*What the task asks*. Once the line containing "OLED1: SSD1309 -> SH1106" is found in the records below, return it and each following line exactly, up to and including the line containing "KEYS pin K2: A11 -> A12", and nothing else.

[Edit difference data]
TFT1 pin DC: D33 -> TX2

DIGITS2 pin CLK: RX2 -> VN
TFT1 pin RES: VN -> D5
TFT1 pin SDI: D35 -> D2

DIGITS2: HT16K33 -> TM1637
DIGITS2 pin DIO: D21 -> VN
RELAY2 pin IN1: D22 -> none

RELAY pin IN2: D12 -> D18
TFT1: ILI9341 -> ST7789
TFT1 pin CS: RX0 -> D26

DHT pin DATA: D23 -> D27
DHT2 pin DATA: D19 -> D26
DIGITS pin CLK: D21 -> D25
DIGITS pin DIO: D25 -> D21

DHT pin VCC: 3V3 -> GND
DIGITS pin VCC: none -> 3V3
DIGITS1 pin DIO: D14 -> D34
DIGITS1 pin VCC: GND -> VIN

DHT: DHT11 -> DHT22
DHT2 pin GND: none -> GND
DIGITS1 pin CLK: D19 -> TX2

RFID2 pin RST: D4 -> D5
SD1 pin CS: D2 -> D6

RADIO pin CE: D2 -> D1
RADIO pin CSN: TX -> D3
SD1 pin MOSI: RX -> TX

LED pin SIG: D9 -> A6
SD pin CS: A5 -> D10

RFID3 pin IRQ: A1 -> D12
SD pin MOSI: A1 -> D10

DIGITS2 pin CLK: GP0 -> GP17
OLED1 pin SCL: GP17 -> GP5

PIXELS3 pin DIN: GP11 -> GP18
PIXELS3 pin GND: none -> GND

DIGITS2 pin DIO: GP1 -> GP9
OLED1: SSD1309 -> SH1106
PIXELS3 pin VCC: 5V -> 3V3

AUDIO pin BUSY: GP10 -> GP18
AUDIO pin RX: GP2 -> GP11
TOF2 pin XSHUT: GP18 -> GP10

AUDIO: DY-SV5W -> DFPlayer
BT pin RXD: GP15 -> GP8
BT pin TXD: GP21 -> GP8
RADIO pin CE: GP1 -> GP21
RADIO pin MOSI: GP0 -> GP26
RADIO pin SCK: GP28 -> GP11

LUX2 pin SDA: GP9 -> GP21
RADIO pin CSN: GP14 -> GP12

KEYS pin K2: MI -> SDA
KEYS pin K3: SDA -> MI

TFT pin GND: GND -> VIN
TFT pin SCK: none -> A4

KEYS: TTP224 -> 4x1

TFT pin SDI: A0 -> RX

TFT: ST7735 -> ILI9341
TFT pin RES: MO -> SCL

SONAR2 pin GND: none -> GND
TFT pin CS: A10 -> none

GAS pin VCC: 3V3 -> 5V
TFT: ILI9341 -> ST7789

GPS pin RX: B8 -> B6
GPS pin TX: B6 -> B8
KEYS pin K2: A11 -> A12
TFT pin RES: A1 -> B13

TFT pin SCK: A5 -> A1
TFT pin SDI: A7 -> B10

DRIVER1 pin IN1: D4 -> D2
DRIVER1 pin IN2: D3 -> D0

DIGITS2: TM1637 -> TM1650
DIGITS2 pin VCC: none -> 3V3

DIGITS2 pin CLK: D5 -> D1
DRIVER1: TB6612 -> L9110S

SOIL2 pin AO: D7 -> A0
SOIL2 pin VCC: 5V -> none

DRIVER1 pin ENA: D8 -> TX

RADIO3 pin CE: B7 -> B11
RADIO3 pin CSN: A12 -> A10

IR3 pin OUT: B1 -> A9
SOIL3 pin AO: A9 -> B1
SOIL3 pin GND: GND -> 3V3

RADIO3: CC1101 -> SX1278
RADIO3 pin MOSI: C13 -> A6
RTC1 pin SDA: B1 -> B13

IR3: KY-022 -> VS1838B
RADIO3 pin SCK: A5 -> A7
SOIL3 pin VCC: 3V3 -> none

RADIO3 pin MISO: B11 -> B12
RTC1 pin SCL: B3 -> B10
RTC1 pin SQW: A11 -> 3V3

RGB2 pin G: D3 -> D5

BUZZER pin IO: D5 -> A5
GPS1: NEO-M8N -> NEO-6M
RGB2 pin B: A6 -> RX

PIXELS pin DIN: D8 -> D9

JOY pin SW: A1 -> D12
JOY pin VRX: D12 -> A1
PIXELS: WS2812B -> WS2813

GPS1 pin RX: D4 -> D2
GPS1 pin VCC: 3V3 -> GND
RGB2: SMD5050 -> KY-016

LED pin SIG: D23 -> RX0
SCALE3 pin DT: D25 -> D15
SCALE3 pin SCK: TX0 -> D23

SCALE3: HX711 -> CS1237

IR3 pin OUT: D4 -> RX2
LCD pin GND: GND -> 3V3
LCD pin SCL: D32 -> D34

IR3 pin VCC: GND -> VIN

*Exercise answer*.
OLED1: SSD1309 -> SH1106
PIXELS3 pin VCC: 5V -> 3V3

AUDIO pin BUSY: GP10 -> GP18
AUDIO pin RX: GP2 -> GP11
TOF2 pin XSHUT: GP18 -> GP10

AUDIO: DY-SV5W -> DFPlayer
BT pin RXD: GP15 -> GP8
BT pin TXD: GP21 -> GP8
RADIO pin CE: GP1 -> GP21
RADIO pin MOSI: GP0 -> GP26
RADIO pin SCK: GP28 -> GP11

LUX2 pin SDA: GP9 -> GP21
RADIO pin CSN: GP14 -> GP12

KEYS pin K2: MI -> SDA
KEYS pin K3: SDA -> MI

TFT pin GND: GND -> VIN
TFT pin SCK: none -> A4

KEYS: TTP224 -> 4x1

TFT pin SDI: A0 -> RX

TFT: ST7735 -> ILI9341
TFT pin RES: MO -> SCL

SONAR2 pin GND: none -> GND
TFT pin CS: A10 -> none

GAS pin VCC: 3V3 -> 5V
TFT: ILI9341 -> ST7789

GPS pin RX: B8 -> B6
GPS pin TX: B6 -> B8
KEYS pin K2: A11 -> A12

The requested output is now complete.